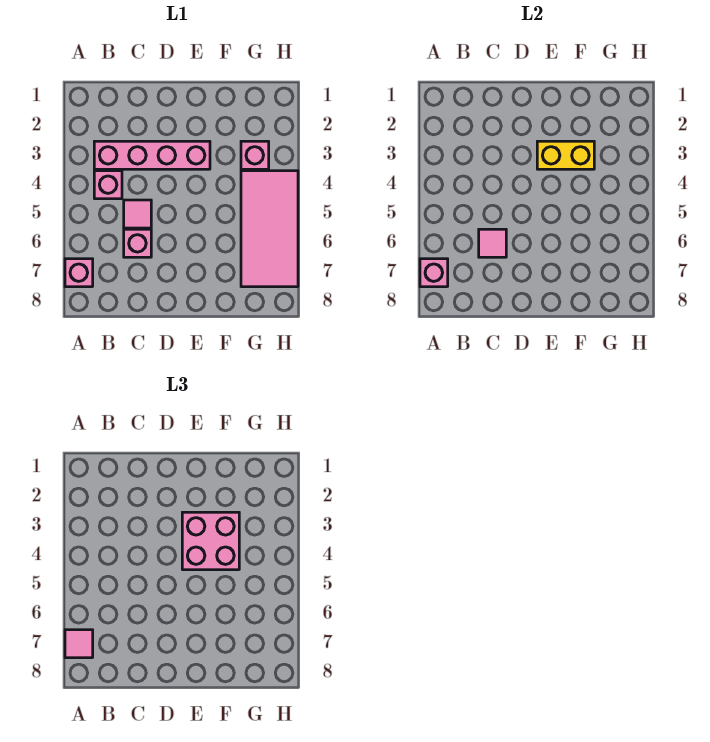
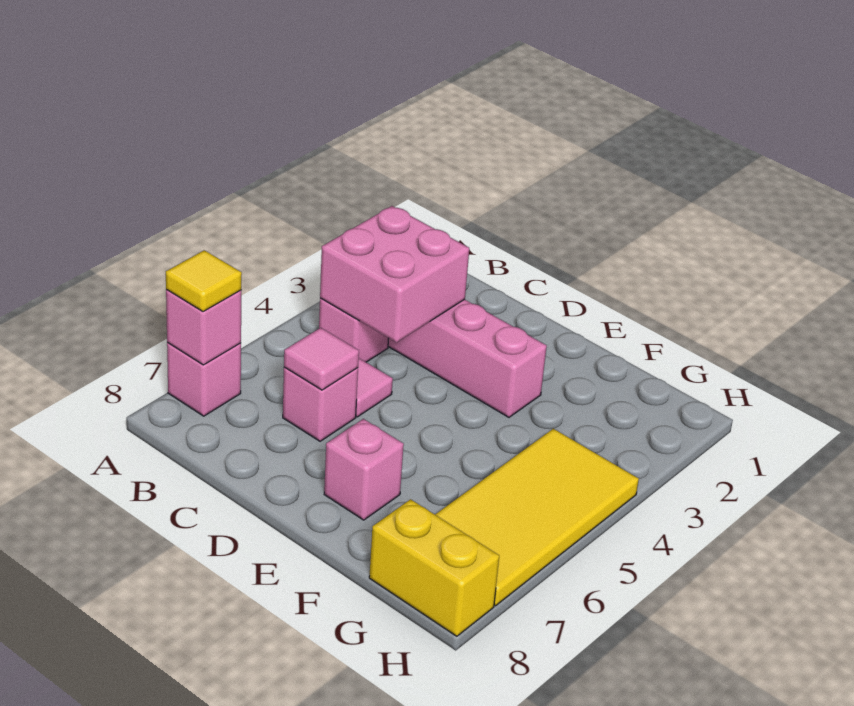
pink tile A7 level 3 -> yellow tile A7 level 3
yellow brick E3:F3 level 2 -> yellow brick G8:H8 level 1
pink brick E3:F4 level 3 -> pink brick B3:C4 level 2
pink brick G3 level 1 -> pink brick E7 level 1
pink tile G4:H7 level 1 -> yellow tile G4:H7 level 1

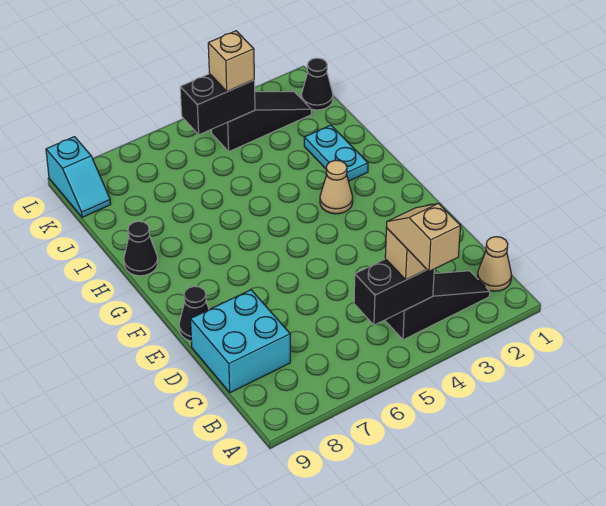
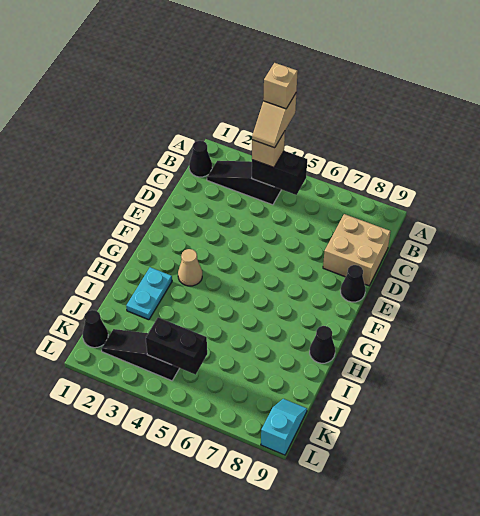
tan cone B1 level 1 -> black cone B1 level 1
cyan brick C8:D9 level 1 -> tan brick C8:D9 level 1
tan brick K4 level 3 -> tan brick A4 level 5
····················
● **Required work**: Beginning at the line that contains "pink brick G3" and ending at the last line of the data, return each line exactly; no picture belongs in the copy.

● **Task output**:
pink brick G3 level 1 -> pink brick E7 level 1
pink tile G4:H7 level 1 -> yellow tile G4:H7 level 1

tan cone B1 level 1 -> black cone B1 level 1
cyan brick C8:D9 level 1 -> tan brick C8:D9 level 1
tan brick K4 level 3 -> tan brick A4 level 5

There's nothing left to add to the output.